**YOUR GOAL**
Check every line in the records below for the word "green" and report how many have it, nothing more.

── PROVIDED RECORDS ──

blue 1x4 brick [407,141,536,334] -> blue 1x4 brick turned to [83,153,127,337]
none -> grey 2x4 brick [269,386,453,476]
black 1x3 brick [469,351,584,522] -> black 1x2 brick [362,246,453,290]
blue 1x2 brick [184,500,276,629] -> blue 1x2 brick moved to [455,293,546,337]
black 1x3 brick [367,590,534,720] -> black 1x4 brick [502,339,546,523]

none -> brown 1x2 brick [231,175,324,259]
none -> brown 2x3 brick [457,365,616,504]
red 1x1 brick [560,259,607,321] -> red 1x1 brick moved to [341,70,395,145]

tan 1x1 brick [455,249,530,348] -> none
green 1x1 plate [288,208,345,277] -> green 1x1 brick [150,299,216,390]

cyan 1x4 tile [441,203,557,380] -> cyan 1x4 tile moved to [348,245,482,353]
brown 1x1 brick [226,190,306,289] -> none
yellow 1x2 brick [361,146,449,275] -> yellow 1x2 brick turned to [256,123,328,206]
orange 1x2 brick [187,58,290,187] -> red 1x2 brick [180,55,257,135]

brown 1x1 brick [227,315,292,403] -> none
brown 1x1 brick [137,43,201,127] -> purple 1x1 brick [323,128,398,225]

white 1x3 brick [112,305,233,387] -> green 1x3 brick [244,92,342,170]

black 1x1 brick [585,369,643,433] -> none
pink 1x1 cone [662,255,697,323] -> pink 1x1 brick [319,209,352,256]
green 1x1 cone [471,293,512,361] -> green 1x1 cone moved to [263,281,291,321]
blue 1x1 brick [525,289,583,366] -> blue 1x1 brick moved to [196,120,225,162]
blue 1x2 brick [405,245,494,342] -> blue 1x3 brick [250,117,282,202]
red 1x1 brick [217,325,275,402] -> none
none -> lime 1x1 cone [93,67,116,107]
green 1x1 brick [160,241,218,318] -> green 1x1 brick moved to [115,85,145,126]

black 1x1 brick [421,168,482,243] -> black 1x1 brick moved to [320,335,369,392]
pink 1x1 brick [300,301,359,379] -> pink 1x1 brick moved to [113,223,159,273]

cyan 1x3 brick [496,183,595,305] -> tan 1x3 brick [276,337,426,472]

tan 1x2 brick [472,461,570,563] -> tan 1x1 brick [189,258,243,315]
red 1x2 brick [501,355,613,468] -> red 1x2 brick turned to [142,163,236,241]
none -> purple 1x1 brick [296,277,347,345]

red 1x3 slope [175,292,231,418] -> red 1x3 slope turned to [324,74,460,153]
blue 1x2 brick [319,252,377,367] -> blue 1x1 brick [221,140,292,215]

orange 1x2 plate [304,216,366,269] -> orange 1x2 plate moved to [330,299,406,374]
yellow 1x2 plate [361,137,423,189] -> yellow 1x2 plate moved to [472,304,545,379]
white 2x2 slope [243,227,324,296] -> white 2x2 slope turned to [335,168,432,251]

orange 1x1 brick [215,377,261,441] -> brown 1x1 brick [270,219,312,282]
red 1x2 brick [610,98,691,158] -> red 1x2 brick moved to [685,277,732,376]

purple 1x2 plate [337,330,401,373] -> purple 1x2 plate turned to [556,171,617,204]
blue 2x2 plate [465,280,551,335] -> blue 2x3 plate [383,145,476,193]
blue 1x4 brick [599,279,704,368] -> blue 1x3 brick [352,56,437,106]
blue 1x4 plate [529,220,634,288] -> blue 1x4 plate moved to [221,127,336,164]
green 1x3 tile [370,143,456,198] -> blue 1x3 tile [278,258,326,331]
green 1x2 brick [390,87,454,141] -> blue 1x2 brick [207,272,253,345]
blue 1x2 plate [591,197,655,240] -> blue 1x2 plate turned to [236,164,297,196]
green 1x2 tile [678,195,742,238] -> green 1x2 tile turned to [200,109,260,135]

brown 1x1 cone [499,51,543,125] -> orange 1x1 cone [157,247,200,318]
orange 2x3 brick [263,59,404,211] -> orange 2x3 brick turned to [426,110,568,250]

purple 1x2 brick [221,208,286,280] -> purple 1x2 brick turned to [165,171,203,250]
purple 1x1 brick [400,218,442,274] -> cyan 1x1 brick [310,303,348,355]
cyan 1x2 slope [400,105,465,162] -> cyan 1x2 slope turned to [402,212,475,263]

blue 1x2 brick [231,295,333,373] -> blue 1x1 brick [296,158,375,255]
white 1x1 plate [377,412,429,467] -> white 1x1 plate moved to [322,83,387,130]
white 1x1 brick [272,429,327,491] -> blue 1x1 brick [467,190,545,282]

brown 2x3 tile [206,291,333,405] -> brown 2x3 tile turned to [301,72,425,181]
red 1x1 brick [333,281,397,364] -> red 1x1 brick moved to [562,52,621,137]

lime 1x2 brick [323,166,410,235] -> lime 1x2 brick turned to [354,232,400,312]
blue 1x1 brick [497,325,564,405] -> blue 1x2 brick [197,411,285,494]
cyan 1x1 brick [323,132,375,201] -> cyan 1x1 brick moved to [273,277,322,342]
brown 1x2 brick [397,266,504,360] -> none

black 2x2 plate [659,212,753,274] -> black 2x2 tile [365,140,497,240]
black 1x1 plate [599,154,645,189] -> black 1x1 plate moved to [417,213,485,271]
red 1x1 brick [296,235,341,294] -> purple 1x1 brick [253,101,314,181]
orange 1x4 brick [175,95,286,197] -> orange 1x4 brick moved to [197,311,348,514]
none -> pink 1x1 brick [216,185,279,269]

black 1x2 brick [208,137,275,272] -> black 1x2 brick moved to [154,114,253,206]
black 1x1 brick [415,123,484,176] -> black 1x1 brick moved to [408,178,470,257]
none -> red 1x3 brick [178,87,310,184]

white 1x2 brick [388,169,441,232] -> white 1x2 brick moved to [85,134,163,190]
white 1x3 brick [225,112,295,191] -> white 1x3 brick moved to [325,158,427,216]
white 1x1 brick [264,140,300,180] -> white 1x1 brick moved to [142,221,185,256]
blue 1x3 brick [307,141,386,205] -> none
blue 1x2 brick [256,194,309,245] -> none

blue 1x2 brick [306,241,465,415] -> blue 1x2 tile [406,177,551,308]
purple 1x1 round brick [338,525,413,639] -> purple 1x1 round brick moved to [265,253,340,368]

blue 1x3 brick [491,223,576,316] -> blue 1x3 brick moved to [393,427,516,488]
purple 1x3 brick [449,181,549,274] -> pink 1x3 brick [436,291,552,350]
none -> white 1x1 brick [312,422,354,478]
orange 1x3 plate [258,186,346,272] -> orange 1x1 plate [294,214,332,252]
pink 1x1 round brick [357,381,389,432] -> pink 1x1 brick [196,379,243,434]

───

**SOLUTION BELOW**
7